### Task to complete
Lines from the first one down to the one containing "blue ring: 0 -> 1" in the data below are the only ones needed; please return them exactly, both ends included.

Object state comparisons:
-- Opening Marker --
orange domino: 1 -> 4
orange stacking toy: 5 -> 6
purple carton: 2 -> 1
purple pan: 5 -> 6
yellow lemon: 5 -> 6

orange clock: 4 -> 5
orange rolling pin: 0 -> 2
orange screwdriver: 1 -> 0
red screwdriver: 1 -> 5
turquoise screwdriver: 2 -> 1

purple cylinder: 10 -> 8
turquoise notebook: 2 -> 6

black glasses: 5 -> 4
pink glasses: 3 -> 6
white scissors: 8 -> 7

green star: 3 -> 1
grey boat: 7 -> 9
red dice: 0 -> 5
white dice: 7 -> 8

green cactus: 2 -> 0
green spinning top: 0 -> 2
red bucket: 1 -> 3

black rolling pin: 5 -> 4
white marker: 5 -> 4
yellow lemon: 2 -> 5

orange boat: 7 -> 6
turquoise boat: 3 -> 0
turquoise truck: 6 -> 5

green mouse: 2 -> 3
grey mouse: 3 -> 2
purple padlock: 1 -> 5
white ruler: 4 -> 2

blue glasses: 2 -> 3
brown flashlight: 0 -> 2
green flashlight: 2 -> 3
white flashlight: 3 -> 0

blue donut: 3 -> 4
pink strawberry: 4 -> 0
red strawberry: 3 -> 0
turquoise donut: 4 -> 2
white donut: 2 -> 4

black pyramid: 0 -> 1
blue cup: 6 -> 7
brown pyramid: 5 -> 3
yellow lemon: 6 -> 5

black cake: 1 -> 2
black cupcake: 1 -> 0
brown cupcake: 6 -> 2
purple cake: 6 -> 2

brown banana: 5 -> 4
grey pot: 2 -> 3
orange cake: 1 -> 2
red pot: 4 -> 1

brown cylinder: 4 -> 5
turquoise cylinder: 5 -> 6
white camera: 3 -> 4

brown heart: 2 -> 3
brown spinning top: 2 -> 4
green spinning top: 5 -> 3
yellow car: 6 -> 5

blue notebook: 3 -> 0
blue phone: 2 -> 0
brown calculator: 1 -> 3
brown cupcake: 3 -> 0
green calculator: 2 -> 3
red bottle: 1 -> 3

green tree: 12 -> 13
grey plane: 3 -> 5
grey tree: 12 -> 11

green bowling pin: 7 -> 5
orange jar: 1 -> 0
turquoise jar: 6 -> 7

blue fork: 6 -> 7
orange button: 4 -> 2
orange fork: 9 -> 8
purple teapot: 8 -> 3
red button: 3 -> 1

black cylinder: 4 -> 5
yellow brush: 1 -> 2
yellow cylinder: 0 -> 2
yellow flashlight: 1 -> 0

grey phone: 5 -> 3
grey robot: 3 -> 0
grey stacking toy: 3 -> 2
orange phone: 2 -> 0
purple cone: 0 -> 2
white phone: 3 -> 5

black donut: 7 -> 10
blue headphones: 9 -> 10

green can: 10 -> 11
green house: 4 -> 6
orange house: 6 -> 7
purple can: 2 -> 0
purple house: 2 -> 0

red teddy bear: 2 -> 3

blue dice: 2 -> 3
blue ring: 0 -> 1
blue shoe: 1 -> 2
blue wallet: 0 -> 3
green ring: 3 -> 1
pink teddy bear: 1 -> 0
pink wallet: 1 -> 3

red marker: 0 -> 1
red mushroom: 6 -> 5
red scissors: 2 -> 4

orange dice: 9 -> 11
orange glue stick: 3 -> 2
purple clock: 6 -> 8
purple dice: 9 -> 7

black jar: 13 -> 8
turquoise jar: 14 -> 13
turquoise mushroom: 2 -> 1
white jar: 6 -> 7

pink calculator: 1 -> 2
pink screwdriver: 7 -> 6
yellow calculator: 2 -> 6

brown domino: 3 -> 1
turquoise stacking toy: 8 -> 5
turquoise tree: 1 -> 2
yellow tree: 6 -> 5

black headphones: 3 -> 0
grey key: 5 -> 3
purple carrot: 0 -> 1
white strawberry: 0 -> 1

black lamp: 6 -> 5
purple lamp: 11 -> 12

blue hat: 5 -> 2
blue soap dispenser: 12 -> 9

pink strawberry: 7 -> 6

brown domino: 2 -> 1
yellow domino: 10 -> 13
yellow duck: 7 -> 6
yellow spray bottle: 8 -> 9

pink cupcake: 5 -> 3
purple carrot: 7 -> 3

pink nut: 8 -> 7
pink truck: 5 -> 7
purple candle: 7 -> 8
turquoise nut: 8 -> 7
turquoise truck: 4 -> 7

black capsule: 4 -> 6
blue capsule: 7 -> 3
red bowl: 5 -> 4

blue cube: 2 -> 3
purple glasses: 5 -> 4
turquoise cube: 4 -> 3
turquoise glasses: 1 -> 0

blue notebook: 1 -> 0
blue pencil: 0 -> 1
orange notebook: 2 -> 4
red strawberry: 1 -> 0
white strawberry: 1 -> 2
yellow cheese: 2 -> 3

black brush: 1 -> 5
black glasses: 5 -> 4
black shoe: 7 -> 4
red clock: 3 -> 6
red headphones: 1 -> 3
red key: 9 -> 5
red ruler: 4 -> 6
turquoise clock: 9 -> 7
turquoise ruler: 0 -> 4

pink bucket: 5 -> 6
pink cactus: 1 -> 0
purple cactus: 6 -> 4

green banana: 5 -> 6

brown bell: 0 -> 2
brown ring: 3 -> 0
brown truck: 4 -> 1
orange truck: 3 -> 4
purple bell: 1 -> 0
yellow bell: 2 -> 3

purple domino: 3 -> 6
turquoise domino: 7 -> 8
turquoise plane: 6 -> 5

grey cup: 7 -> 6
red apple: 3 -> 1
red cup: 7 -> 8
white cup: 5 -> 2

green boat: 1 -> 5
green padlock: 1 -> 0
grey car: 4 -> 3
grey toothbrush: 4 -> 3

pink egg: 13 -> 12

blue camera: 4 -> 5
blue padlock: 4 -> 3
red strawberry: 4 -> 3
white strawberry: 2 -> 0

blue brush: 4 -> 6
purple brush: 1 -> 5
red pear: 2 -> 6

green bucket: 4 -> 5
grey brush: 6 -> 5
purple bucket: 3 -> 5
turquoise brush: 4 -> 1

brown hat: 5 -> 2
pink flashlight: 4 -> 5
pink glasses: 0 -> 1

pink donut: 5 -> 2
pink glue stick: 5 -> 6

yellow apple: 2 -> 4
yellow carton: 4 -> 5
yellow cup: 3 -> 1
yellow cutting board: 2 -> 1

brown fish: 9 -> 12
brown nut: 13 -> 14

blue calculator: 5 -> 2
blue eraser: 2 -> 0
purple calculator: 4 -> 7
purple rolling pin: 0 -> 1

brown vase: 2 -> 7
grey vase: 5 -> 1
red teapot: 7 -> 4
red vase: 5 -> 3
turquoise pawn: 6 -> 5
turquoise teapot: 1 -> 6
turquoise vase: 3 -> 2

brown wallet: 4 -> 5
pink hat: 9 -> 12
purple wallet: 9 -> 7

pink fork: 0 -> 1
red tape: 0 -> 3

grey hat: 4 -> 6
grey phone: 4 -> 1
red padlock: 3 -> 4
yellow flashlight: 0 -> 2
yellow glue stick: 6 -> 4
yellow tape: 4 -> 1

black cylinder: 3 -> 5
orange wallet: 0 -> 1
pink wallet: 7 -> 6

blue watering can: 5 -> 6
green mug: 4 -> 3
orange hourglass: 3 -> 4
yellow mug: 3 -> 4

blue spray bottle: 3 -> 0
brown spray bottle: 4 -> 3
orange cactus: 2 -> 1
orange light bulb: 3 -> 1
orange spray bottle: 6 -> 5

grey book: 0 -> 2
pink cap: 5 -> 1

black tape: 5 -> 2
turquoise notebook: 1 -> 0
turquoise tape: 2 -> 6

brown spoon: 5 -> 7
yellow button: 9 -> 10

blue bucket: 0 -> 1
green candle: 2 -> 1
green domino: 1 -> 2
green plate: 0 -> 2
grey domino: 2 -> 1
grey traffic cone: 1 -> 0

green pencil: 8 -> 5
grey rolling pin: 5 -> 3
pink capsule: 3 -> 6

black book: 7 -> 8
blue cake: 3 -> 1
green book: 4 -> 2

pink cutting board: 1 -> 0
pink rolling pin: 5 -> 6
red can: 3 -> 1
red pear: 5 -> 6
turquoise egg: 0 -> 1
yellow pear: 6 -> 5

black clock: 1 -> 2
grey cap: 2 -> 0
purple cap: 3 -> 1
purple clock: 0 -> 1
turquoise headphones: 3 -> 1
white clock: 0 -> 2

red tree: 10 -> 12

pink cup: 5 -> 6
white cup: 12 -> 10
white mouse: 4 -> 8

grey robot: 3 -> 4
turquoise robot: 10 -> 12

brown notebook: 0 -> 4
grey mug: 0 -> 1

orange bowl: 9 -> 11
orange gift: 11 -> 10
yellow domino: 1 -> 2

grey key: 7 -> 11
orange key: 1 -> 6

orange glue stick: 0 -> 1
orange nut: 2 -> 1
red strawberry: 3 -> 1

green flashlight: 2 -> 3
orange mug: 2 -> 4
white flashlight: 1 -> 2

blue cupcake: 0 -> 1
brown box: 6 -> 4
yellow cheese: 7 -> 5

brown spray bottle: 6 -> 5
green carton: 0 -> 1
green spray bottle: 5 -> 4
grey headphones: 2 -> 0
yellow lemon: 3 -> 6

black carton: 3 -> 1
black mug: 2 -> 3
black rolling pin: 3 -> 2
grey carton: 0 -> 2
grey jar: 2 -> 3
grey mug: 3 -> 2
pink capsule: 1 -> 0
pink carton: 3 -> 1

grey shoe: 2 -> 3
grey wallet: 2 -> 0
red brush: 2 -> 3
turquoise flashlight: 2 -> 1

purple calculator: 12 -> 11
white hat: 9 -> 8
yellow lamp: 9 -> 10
-- Closing Marker --
### Output of the exercise
orange domino: 1 -> 4
orange stacking toy: 5 -> 6
purple carton: 2 -> 1
purple pan: 5 -> 6
yellow lemon: 5 -> 6

orange clock: 4 -> 5
orange rolling pin: 0 -> 2
orange screwdriver: 1 -> 0
red screwdriver: 1 -> 5
turquoise screwdriver: 2 -> 1

purple cylinder: 10 -> 8
turquoise notebook: 2 -> 6

black glasses: 5 -> 4
pink glasses: 3 -> 6
white scissors: 8 -> 7

green star: 3 -> 1
grey boat: 7 -> 9
red dice: 0 -> 5
white dice: 7 -> 8

green cactus: 2 -> 0
green spinning top: 0 -> 2
red bucket: 1 -> 3

black rolling pin: 5 -> 4
white marker: 5 -> 4
yellow lemon: 2 -> 5

orange boat: 7 -> 6
turquoise boat: 3 -> 0
turquoise truck: 6 -> 5

green mouse: 2 -> 3
grey mouse: 3 -> 2
purple padlock: 1 -> 5
white ruler: 4 -> 2

blue glasses: 2 -> 3
brown flashlight: 0 -> 2
green flashlight: 2 -> 3
white flashlight: 3 -> 0

blue donut: 3 -> 4
pink strawberry: 4 -> 0
red strawberry: 3 -> 0
turquoise donut: 4 -> 2
white donut: 2 -> 4

black pyramid: 0 -> 1
blue cup: 6 -> 7
brown pyramid: 5 -> 3
yellow lemon: 6 -> 5

black cake: 1 -> 2
black cupcake: 1 -> 0
brown cupcake: 6 -> 2
purple cake: 6 -> 2

brown banana: 5 -> 4
grey pot: 2 -> 3
orange cake: 1 -> 2
red pot: 4 -> 1

brown cylinder: 4 -> 5
turquoise cylinder: 5 -> 6
white camera: 3 -> 4

brown heart: 2 -> 3
brown spinning top: 2 -> 4
green spinning top: 5 -> 3
yellow car: 6 -> 5

blue notebook: 3 -> 0
blue phone: 2 -> 0
brown calculator: 1 -> 3
brown cupcake: 3 -> 0
green calculator: 2 -> 3
red bottle: 1 -> 3

green tree: 12 -> 13
grey plane: 3 -> 5
grey tree: 12 -> 11

green bowling pin: 7 -> 5
orange jar: 1 -> 0
turquoise jar: 6 -> 7

blue fork: 6 -> 7
orange button: 4 -> 2
orange fork: 9 -> 8
purple teapot: 8 -> 3
red button: 3 -> 1

black cylinder: 4 -> 5
yellow brush: 1 -> 2
yellow cylinder: 0 -> 2
yellow flashlight: 1 -> 0

grey phone: 5 -> 3
grey robot: 3 -> 0
grey stacking toy: 3 -> 2
orange phone: 2 -> 0
purple cone: 0 -> 2
white phone: 3 -> 5

black donut: 7 -> 10
blue headphones: 9 -> 10

green can: 10 -> 11
green house: 4 -> 6
orange house: 6 -> 7
purple can: 2 -> 0
purple house: 2 -> 0

red teddy bear: 2 -> 3

blue dice: 2 -> 3
blue ring: 0 -> 1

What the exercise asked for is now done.